#### PROBLEM REQUIREMENTS
Below are lines of records; copy exactly those from the one containing "gray triangle: (506, 270)" through the one containing "green line: (38, 86) -> (51, 77), moved", leaving the pictures behind.

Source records
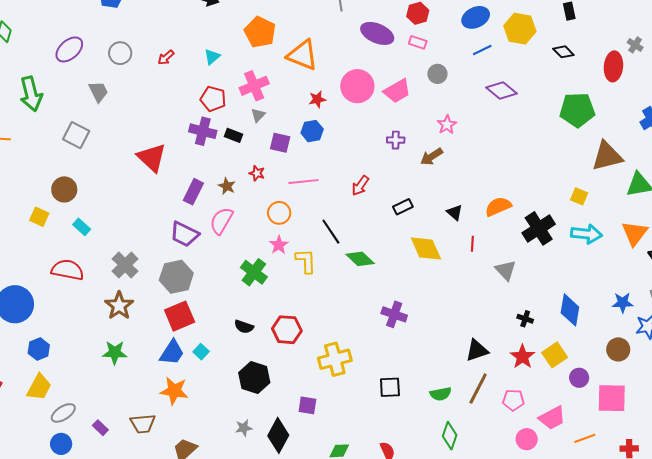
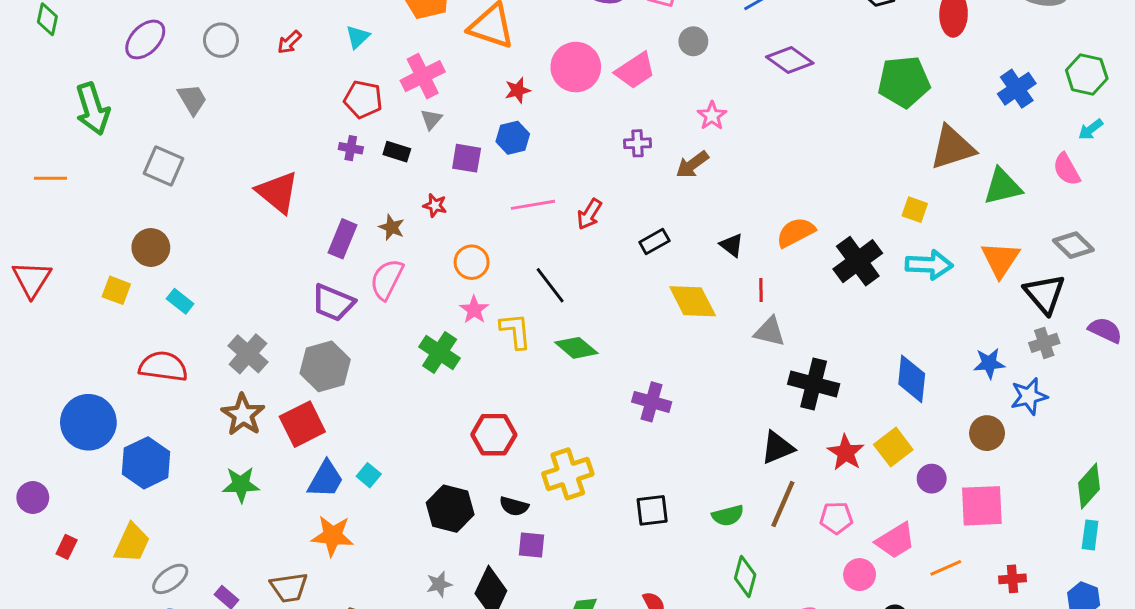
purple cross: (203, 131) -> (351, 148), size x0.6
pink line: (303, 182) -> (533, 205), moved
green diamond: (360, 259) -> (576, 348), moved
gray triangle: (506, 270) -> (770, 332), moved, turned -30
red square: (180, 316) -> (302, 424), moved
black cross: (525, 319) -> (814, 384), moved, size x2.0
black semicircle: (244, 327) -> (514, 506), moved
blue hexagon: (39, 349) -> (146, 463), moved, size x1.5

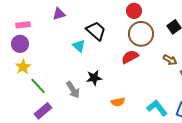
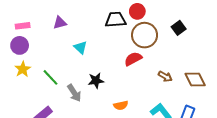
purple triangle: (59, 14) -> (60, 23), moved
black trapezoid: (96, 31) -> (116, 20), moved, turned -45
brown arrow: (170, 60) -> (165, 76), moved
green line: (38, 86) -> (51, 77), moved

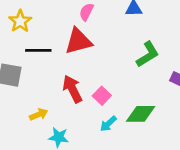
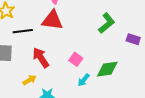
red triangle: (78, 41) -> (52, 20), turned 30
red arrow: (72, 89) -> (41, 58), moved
--
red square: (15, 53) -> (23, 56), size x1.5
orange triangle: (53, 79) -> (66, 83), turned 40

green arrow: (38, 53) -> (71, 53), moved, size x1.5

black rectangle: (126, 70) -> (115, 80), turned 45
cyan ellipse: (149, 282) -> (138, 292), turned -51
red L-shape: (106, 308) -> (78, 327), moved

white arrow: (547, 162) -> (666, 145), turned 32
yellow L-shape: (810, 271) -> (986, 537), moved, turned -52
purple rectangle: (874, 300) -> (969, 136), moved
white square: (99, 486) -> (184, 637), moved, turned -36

#### TASK ANSWER
gray triangle: (506, 270) -> (770, 332), moved, turned -30
red square: (180, 316) -> (302, 424), moved
black cross: (525, 319) -> (814, 384), moved, size x2.0
black semicircle: (244, 327) -> (514, 506), moved
blue hexagon: (39, 349) -> (146, 463), moved, size x1.5

purple triangle: (59, 14) -> (60, 23), moved
black trapezoid: (96, 31) -> (116, 20), moved, turned -45
brown arrow: (170, 60) -> (165, 76), moved
green line: (38, 86) -> (51, 77), moved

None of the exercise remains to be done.